Problem requirements: From the first line to the last, please print the entries exactly, omitting pictures.

------------------------------

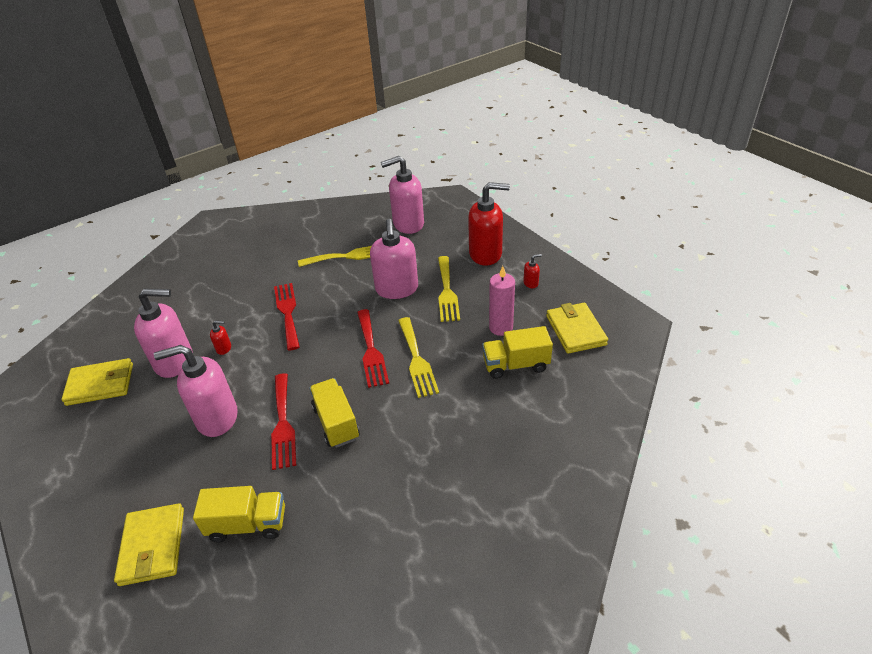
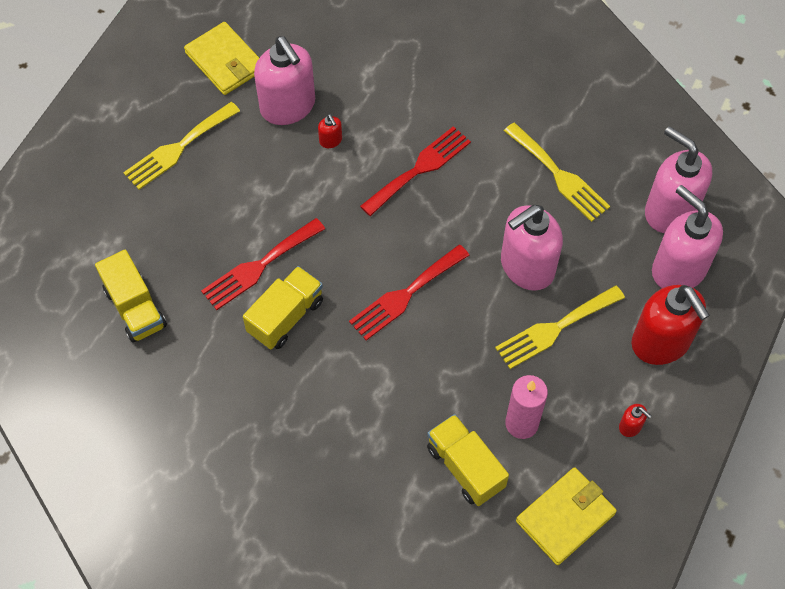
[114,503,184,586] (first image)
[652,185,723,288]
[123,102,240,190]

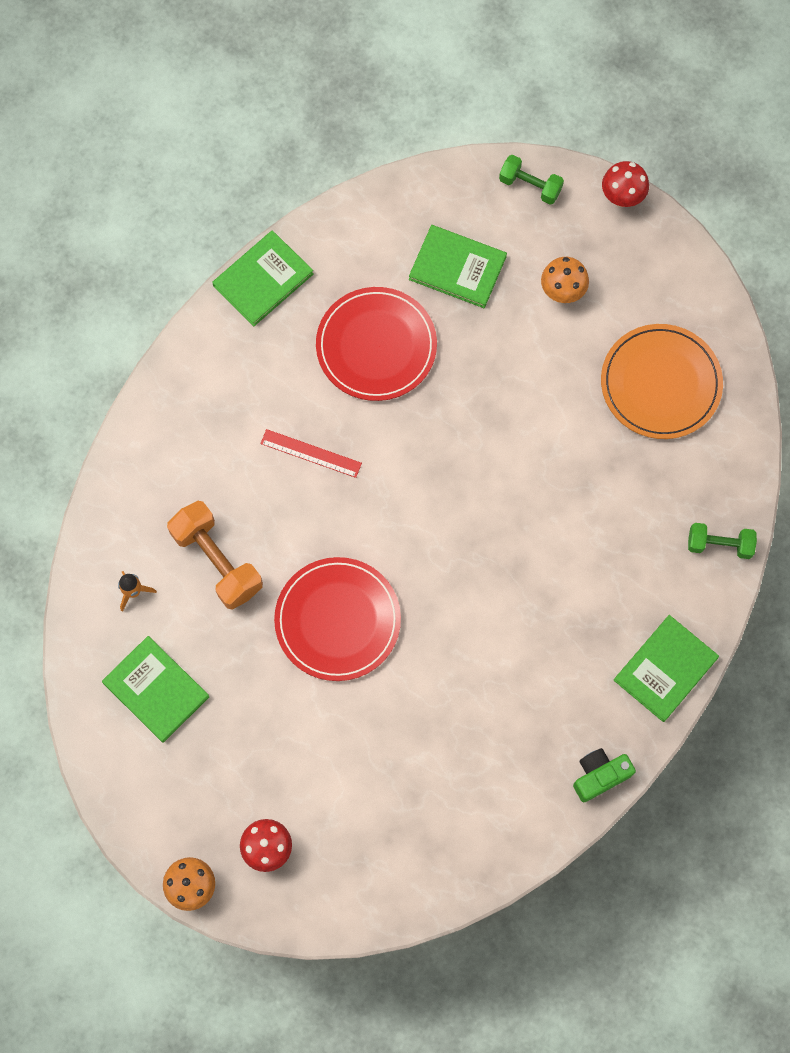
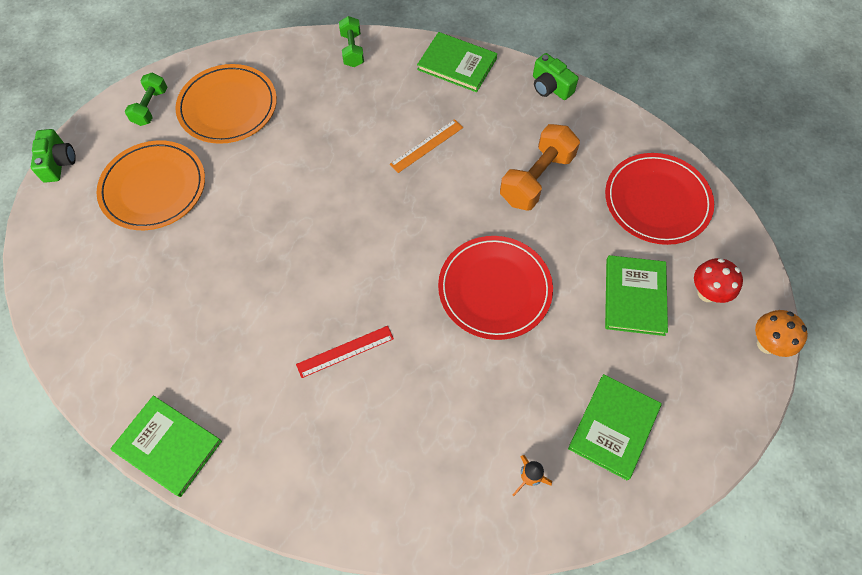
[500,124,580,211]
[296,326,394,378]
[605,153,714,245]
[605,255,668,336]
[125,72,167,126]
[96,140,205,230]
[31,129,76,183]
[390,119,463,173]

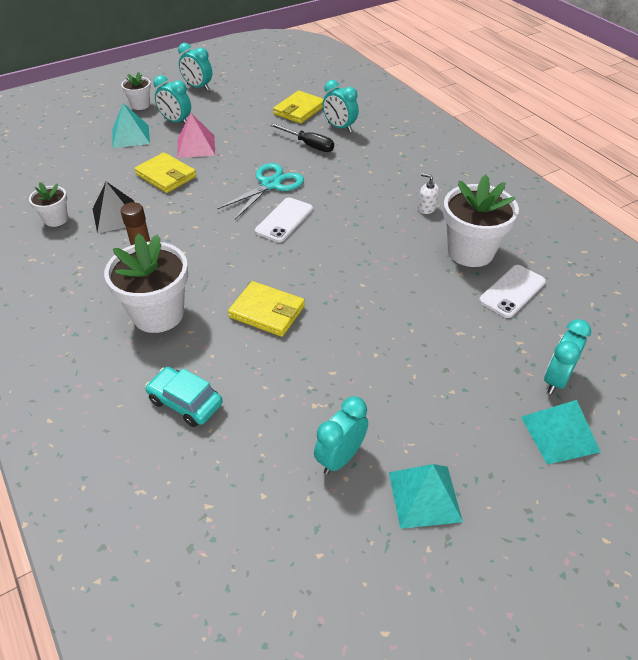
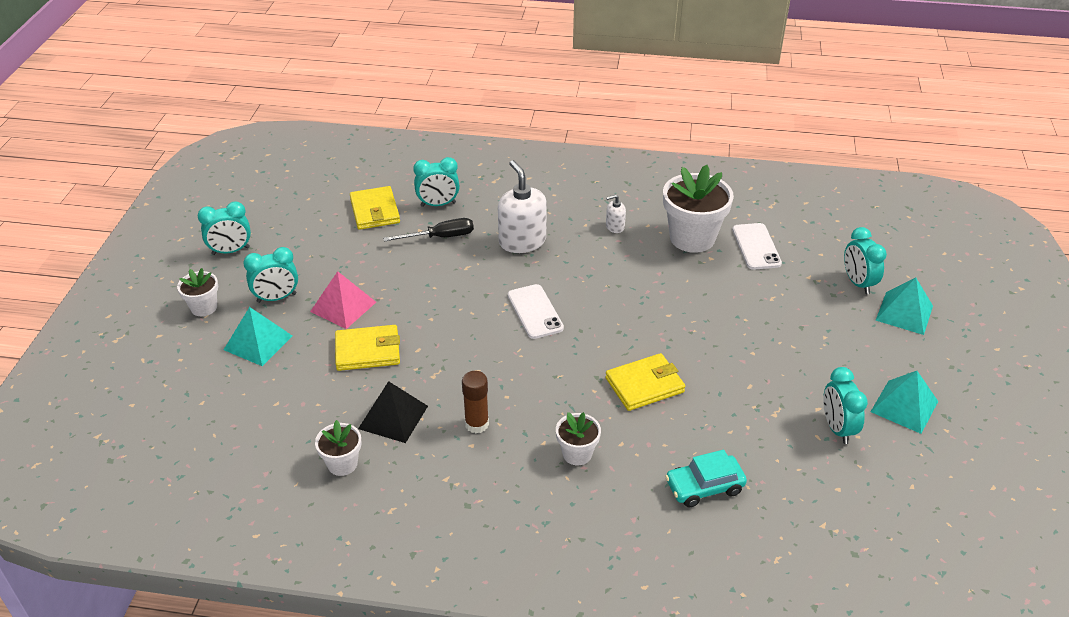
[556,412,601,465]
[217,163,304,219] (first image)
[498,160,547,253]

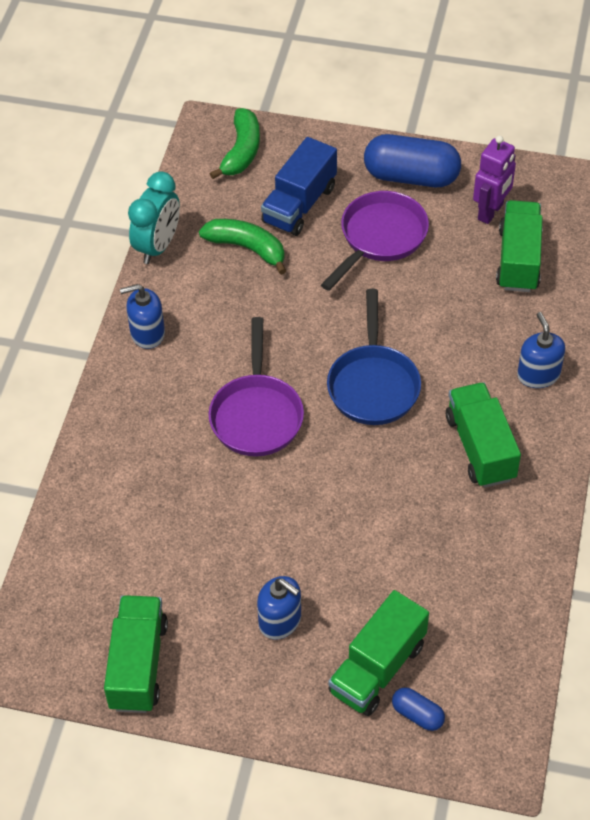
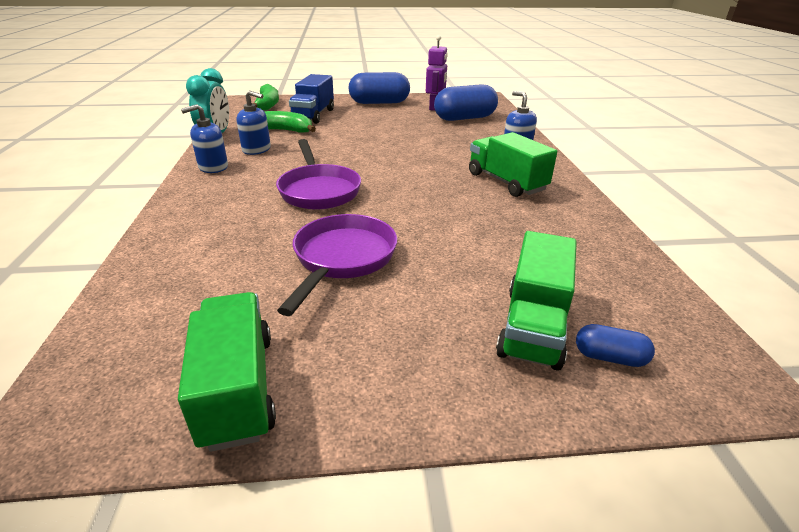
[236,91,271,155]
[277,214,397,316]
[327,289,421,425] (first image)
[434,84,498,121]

------------------------------

Your solution:
[114,503,184,586] (first image)
[652,185,723,288]
[123,102,240,190]

[500,124,580,211]
[296,326,394,378]
[605,153,714,245]
[605,255,668,336]
[125,72,167,126]
[96,140,205,230]
[31,129,76,183]
[390,119,463,173]

[556,412,601,465]
[217,163,304,219] (first image)
[498,160,547,253]

[236,91,271,155]
[277,214,397,316]
[327,289,421,425] (first image)
[434,84,498,121]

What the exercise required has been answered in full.